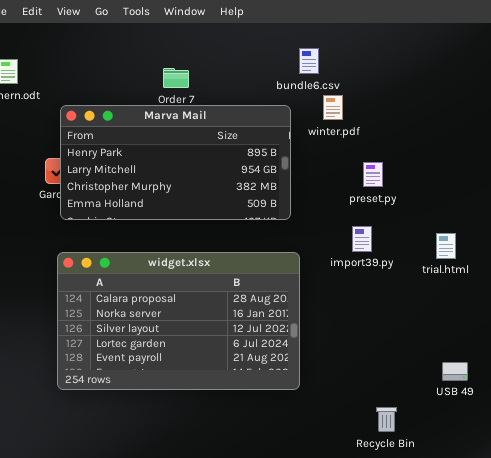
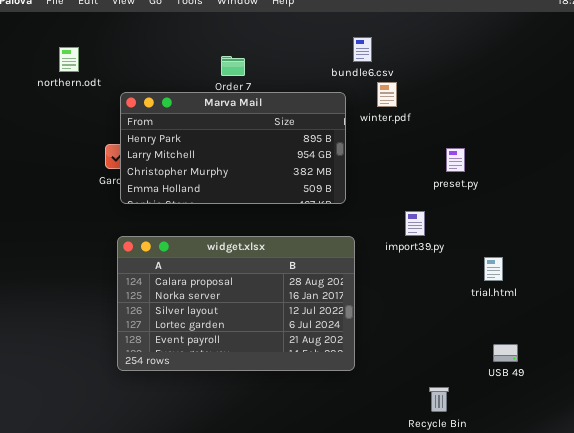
preset.py: [363,162,383,187] -> [446,148,465,172], moved
trial.html: [436,233,456,259] -> [484,257,503,281], moved

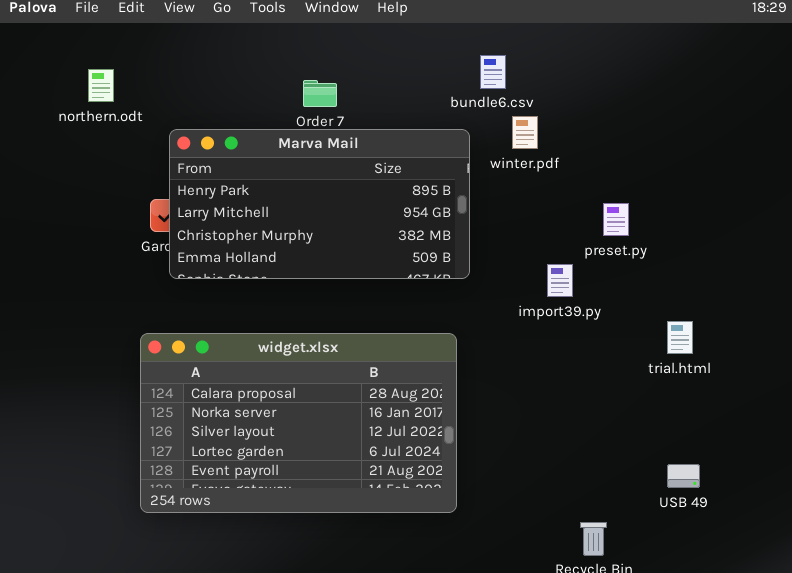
import39.py: [405,211,425,236] -> [547,264,573,297], moved
widget.xlsx: [117,236,355,371] -> [140,333,457,513], moved
trial.html: [484,257,503,281] -> [667,321,693,354], moved

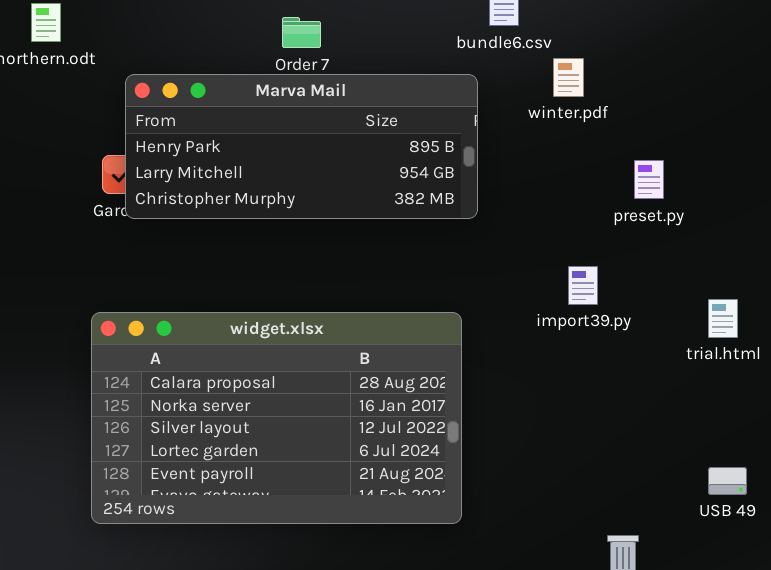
winter.pdf: [512,116,538,149] -> [553,58,584,97], moved
Marva Mail: [169,129,470,279] -> [125,74,478,219], resized
import39.py: [547,264,573,297] -> [568,266,598,305], moved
════
- EXERCISE INSTRUCTIONS -
An exact restatement of the lines from the one holding "widget.xlsx: [117,236,355,371] ->" through the end of the entries, both ends included, is the whole answer. Pictures stay out.

- ANSWER FOR THIS EXERCISE -
widget.xlsx: [117,236,355,371] -> [140,333,457,513], moved
trial.html: [484,257,503,281] -> [667,321,693,354], moved

winter.pdf: [512,116,538,149] -> [553,58,584,97], moved
Marva Mail: [169,129,470,279] -> [125,74,478,219], resized
import39.py: [547,264,573,297] -> [568,266,598,305], moved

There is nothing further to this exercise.